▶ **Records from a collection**
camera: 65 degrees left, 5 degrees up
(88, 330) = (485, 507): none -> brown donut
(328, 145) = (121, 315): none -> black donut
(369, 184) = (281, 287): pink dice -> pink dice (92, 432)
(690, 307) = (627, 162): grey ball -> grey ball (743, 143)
--
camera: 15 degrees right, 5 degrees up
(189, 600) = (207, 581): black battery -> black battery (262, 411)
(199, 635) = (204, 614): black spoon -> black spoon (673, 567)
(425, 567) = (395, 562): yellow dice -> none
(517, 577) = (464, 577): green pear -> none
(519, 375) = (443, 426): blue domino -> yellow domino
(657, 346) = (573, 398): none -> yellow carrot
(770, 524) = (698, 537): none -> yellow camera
* * *
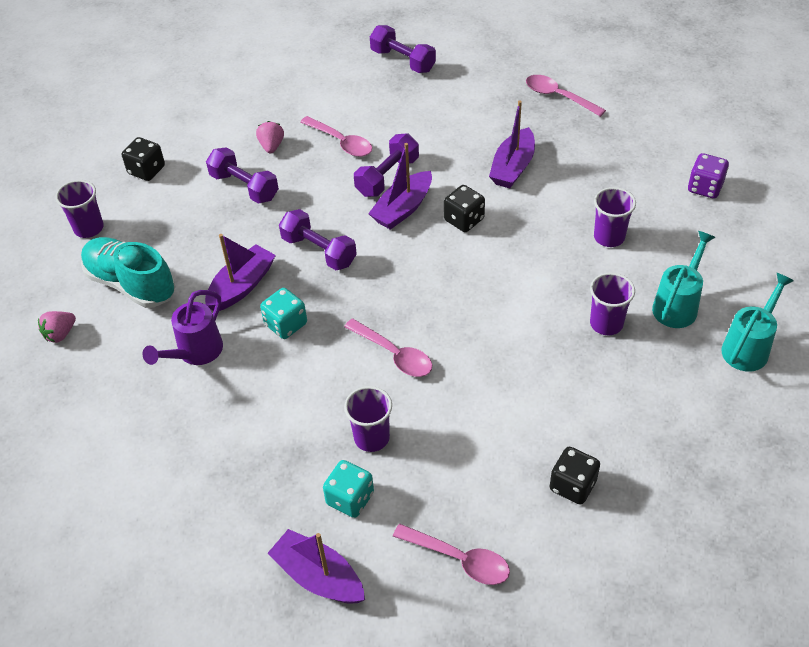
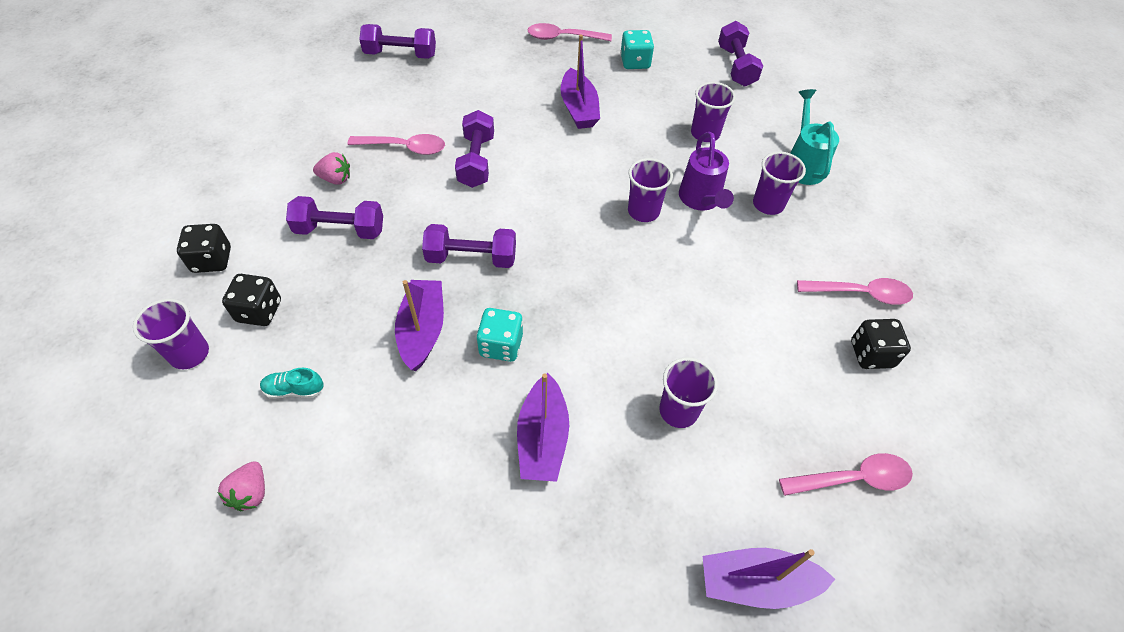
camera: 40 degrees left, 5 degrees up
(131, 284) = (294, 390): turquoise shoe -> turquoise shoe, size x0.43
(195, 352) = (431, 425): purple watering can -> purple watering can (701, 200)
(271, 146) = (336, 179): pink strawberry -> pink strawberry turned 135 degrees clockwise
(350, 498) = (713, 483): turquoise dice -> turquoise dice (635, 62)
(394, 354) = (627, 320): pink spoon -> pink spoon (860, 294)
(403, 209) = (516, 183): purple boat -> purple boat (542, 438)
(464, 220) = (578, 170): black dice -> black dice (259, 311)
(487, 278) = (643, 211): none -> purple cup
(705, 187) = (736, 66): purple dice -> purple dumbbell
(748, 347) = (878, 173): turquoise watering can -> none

▶ **YOUR TASK**
Out of the data above, give again only the lines starting at the one holding "(271, 146) = (336, 179): pink" and ending at the one holding "(748, 347) = (878, 173): turquoise", unchanged.

▶ **EXERCISE RESULT**
(271, 146) = (336, 179): pink strawberry -> pink strawberry turned 135 degrees clockwise
(350, 498) = (713, 483): turquoise dice -> turquoise dice (635, 62)
(394, 354) = (627, 320): pink spoon -> pink spoon (860, 294)
(403, 209) = (516, 183): purple boat -> purple boat (542, 438)
(464, 220) = (578, 170): black dice -> black dice (259, 311)
(487, 278) = (643, 211): none -> purple cup
(705, 187) = (736, 66): purple dice -> purple dumbbell
(748, 347) = (878, 173): turquoise watering can -> none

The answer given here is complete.